Brief
Everything from the line with "(307, 238) = (362, 258): none" to the end of the entries should be copied exactly, and nothing else.

[[ Extracted data open ]]

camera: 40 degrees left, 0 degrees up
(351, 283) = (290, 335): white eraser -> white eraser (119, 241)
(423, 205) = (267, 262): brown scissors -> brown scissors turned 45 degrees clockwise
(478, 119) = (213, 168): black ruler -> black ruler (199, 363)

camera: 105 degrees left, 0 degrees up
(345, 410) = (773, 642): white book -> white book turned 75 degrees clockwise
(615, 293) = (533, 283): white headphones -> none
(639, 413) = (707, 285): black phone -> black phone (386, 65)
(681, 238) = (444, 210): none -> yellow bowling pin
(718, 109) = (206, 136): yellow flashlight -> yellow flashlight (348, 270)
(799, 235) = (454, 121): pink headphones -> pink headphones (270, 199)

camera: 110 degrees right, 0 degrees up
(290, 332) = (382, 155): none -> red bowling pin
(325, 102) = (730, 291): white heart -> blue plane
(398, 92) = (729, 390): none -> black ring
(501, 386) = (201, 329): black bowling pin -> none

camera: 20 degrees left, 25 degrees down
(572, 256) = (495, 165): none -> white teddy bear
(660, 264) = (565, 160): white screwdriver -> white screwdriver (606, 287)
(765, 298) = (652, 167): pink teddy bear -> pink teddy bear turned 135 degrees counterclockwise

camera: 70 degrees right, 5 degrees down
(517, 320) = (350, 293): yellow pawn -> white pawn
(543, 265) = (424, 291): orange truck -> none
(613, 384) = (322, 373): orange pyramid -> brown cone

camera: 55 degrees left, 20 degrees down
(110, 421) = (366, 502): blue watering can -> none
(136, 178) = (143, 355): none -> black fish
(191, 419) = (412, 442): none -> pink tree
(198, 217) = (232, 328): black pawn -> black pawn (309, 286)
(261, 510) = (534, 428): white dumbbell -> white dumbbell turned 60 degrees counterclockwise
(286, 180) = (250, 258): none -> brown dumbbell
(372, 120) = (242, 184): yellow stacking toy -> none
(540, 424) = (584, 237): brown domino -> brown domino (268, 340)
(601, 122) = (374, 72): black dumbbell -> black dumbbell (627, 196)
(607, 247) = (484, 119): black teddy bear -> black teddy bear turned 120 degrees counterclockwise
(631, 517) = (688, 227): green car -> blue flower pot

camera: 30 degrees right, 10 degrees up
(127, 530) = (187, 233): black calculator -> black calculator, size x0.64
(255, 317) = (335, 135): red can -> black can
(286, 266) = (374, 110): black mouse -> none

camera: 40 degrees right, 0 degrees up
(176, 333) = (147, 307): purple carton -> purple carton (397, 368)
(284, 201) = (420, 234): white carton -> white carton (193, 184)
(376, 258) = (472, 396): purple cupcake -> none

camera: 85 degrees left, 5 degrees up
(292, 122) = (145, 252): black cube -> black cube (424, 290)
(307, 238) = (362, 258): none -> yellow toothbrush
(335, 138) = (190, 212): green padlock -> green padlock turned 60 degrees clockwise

[[ Extracted data closed ]]

Answer to this task
(307, 238) = (362, 258): none -> yellow toothbrush
(335, 138) = (190, 212): green padlock -> green padlock turned 60 degrees clockwise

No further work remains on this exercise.